Rewrite every line of the data below, changing each "px" to "pixels" and leaving all other text as it is.

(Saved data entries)
§

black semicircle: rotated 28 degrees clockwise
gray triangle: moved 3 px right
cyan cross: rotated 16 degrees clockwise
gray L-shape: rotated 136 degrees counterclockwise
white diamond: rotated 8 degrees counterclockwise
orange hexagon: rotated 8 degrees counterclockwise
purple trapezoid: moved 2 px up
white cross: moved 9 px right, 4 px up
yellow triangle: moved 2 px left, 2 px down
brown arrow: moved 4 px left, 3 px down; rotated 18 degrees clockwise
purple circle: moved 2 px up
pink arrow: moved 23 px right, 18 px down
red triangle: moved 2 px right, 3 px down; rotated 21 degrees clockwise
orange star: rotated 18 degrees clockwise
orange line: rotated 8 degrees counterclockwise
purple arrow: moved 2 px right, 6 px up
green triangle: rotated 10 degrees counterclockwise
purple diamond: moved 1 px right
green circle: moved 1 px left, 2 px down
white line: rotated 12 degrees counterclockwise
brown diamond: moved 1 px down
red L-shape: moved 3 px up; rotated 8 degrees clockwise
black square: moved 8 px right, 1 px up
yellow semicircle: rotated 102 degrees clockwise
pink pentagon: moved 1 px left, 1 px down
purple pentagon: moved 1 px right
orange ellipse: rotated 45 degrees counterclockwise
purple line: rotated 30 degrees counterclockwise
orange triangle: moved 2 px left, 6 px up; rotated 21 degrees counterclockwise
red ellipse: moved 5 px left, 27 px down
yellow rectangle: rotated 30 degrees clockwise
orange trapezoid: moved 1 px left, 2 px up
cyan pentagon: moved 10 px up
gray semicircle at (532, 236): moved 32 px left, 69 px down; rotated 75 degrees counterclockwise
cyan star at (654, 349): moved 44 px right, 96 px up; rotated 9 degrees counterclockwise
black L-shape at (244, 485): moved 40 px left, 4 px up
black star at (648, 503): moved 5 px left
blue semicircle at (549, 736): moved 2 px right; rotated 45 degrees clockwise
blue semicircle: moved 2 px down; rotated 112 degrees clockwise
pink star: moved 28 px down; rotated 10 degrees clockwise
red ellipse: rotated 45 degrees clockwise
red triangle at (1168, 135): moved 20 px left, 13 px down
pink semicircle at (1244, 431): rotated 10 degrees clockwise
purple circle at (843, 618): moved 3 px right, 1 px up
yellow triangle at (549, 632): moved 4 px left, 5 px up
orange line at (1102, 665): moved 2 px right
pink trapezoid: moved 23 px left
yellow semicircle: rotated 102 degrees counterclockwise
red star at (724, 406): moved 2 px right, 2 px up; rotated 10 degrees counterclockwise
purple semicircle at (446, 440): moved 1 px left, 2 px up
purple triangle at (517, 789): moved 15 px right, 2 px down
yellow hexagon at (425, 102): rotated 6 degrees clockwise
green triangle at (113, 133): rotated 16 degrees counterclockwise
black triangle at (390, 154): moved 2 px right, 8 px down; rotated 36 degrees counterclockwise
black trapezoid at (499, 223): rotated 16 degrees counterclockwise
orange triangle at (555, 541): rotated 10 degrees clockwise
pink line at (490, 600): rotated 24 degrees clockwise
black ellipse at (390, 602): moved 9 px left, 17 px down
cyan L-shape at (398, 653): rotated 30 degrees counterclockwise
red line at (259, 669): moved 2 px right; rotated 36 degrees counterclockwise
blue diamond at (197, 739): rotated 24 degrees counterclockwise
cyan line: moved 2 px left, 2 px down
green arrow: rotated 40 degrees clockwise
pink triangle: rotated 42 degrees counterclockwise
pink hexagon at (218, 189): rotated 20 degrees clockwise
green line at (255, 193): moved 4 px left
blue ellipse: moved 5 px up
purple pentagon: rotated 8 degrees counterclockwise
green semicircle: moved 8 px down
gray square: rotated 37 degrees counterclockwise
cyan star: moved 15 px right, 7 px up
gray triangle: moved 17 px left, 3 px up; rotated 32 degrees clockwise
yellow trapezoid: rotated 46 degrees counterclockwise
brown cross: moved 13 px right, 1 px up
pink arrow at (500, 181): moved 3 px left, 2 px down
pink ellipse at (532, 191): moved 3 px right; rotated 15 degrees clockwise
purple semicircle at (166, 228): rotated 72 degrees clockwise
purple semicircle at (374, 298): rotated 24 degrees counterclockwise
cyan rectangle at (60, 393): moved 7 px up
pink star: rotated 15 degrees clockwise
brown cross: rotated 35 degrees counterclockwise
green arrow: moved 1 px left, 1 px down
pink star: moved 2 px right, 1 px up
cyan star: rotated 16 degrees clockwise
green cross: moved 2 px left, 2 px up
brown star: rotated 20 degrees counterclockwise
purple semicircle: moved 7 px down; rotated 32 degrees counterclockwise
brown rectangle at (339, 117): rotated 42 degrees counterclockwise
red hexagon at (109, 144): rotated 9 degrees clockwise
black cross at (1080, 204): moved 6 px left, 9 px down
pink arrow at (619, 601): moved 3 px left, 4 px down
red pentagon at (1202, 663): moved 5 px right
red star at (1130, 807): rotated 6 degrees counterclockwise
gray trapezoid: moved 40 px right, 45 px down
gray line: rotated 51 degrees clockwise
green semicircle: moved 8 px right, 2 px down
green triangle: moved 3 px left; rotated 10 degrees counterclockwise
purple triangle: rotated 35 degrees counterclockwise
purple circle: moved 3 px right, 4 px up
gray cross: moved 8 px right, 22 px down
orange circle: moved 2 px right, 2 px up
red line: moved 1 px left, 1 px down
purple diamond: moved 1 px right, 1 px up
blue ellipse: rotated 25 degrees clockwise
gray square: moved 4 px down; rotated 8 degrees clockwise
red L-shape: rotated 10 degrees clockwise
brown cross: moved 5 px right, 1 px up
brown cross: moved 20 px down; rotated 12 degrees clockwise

§

• The solution
black semicircle: rotated 28 degrees clockwise
gray triangle: moved 3 pixels right
cyan cross: rotated 16 degrees clockwise
gray L-shape: rotated 136 degrees counterclockwise
white diamond: rotated 8 degrees counterclockwise
orange hexagon: rotated 8 degrees counterclockwise
purple trapezoid: moved 2 pixels up
white cross: moved 9 pixels right, 4 pixels up
yellow triangle: moved 2 pixels left, 2 pixels down
brown arrow: moved 4 pixels left, 3 pixels down; rotated 18 degrees clockwise
purple circle: moved 2 pixels up
pink arrow: moved 23 pixels right, 18 pixels down
red triangle: moved 2 pixels right, 3 pixels down; rotated 21 degrees clockwise
orange star: rotated 18 degrees clockwise
orange line: rotated 8 degrees counterclockwise
purple arrow: moved 2 pixels right, 6 pixels up
green triangle: rotated 10 degrees counterclockwise
purple diamond: moved 1 pixels right
green circle: moved 1 pixels left, 2 pixels down
white line: rotated 12 degrees counterclockwise
brown diamond: moved 1 pixels down
red L-shape: moved 3 pixels up; rotated 8 degrees clockwise
black square: moved 8 pixels right, 1 pixels up
yellow semicircle: rotated 102 degrees clockwise
pink pentagon: moved 1 pixels left, 1 pixels down
purple pentagon: moved 1 pixels right
orange ellipse: rotated 45 degrees counterclockwise
purple line: rotated 30 degrees counterclockwise
orange triangle: moved 2 pixels left, 6 pixels up; rotated 21 degrees counterclockwise
red ellipse: moved 5 pixels left, 27 pixels down
yellow rectangle: rotated 30 degrees clockwise
orange trapezoid: moved 1 pixels left, 2 pixels up
cyan pentagon: moved 10 pixels up
gray semicircle at (532, 236): moved 32 pixels left, 69 pixels down; rotated 75 degrees counterclockwise
cyan star at (654, 349): moved 44 pixels right, 96 pixels up; rotated 9 degrees counterclockwise
black L-shape at (244, 485): moved 40 pixels left, 4 pixels up
black star at (648, 503): moved 5 pixels left
blue semicircle at (549, 736): moved 2 pixels right; rotated 45 degrees clockwise
blue semicircle: moved 2 pixels down; rotated 112 degrees clockwise
pink star: moved 28 pixels down; rotated 10 degrees clockwise
red ellipse: rotated 45 degrees clockwise
red triangle at (1168, 135): moved 20 pixels left, 13 pixels down
pink semicircle at (1244, 431): rotated 10 degrees clockwise
purple circle at (843, 618): moved 3 pixels right, 1 pixels up
yellow triangle at (549, 632): moved 4 pixels left, 5 pixels up
orange line at (1102, 665): moved 2 pixels right
pink trapezoid: moved 23 pixels left
yellow semicircle: rotated 102 degrees counterclockwise
red star at (724, 406): moved 2 pixels right, 2 pixels up; rotated 10 degrees counterclockwise
purple semicircle at (446, 440): moved 1 pixels left, 2 pixels up
purple triangle at (517, 789): moved 15 pixels right, 2 pixels down
yellow hexagon at (425, 102): rotated 6 degrees clockwise
green triangle at (113, 133): rotated 16 degrees counterclockwise
black triangle at (390, 154): moved 2 pixels right, 8 pixels down; rotated 36 degrees counterclockwise
black trapezoid at (499, 223): rotated 16 degrees counterclockwise
orange triangle at (555, 541): rotated 10 degrees clockwise
pink line at (490, 600): rotated 24 degrees clockwise
black ellipse at (390, 602): moved 9 pixels left, 17 pixels down
cyan L-shape at (398, 653): rotated 30 degrees counterclockwise
red line at (259, 669): moved 2 pixels right; rotated 36 degrees counterclockwise
blue diamond at (197, 739): rotated 24 degrees counterclockwise
cyan line: moved 2 pixels left, 2 pixels down
green arrow: rotated 40 degrees clockwise
pink triangle: rotated 42 degrees counterclockwise
pink hexagon at (218, 189): rotated 20 degrees clockwise
green line at (255, 193): moved 4 pixels left
blue ellipse: moved 5 pixels up
purple pentagon: rotated 8 degrees counterclockwise
green semicircle: moved 8 pixels down
gray square: rotated 37 degrees counterclockwise
cyan star: moved 15 pixels right, 7 pixels up
gray triangle: moved 17 pixels left, 3 pixels up; rotated 32 degrees clockwise
yellow trapezoid: rotated 46 degrees counterclockwise
brown cross: moved 13 pixels right, 1 pixels up
pink arrow at (500, 181): moved 3 pixels left, 2 pixels down
pink ellipse at (532, 191): moved 3 pixels right; rotated 15 degrees clockwise
purple semicircle at (166, 228): rotated 72 degrees clockwise
purple semicircle at (374, 298): rotated 24 degrees counterclockwise
cyan rectangle at (60, 393): moved 7 pixels up
pink star: rotated 15 degrees clockwise
brown cross: rotated 35 degrees counterclockwise
green arrow: moved 1 pixels left, 1 pixels down
pink star: moved 2 pixels right, 1 pixels up
cyan star: rotated 16 degrees clockwise
green cross: moved 2 pixels left, 2 pixels up
brown star: rotated 20 degrees counterclockwise
purple semicircle: moved 7 pixels down; rotated 32 degrees counterclockwise
brown rectangle at (339, 117): rotated 42 degrees counterclockwise
red hexagon at (109, 144): rotated 9 degrees clockwise
black cross at (1080, 204): moved 6 pixels left, 9 pixels down
pink arrow at (619, 601): moved 3 pixels left, 4 pixels down
red pentagon at (1202, 663): moved 5 pixels right
red star at (1130, 807): rotated 6 degrees counterclockwise
gray trapezoid: moved 40 pixels right, 45 pixels down
gray line: rotated 51 degrees clockwise
green semicircle: moved 8 pixels right, 2 pixels down
green triangle: moved 3 pixels left; rotated 10 degrees counterclockwise
purple triangle: rotated 35 degrees counterclockwise
purple circle: moved 3 pixels right, 4 pixels up
gray cross: moved 8 pixels right, 22 pixels down
orange circle: moved 2 pixels right, 2 pixels up
red line: moved 1 pixels left, 1 pixels down
purple diamond: moved 1 pixels right, 1 pixels up
blue ellipse: rotated 25 degrees clockwise
gray square: moved 4 pixels down; rotated 8 degrees clockwise
red L-shape: rotated 10 degrees clockwise
brown cross: moved 5 pixels right, 1 pixels up
brown cross: moved 20 pixels down; rotated 12 degrees clockwise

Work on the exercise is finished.